What you need to do: Take every line from the entries below that includes the word "robot" and copy it.
##### Data under study #####
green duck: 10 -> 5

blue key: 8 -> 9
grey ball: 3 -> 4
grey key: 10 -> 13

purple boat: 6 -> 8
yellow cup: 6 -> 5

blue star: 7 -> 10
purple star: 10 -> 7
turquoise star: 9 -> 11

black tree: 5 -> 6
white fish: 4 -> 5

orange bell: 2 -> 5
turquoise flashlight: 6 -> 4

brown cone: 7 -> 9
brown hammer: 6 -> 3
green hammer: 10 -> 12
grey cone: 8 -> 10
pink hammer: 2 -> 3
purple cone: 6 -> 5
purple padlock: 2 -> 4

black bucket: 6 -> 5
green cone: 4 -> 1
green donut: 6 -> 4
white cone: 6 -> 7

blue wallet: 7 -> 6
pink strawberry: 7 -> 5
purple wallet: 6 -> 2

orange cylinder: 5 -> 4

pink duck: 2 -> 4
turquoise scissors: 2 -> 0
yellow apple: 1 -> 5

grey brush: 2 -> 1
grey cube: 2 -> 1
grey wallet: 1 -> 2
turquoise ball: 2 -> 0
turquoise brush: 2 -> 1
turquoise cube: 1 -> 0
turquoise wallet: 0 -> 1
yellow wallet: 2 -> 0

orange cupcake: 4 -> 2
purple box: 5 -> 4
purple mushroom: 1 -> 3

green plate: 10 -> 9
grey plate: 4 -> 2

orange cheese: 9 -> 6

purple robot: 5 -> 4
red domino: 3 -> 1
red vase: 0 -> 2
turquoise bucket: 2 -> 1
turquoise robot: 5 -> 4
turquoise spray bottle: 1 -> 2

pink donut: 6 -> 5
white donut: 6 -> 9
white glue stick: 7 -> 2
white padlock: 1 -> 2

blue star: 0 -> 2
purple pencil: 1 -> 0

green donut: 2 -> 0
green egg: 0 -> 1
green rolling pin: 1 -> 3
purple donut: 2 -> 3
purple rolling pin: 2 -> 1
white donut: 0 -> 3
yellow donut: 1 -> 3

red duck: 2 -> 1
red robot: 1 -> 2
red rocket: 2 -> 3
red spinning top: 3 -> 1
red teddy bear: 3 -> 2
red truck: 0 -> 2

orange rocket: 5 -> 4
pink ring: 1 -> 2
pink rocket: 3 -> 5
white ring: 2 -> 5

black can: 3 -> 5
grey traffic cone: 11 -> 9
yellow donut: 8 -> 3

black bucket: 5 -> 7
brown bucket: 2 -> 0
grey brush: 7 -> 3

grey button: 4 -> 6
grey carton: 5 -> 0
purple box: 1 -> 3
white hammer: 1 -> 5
#####
Solution:
purple robot: 5 -> 4
turquoise robot: 5 -> 4
red robot: 1 -> 2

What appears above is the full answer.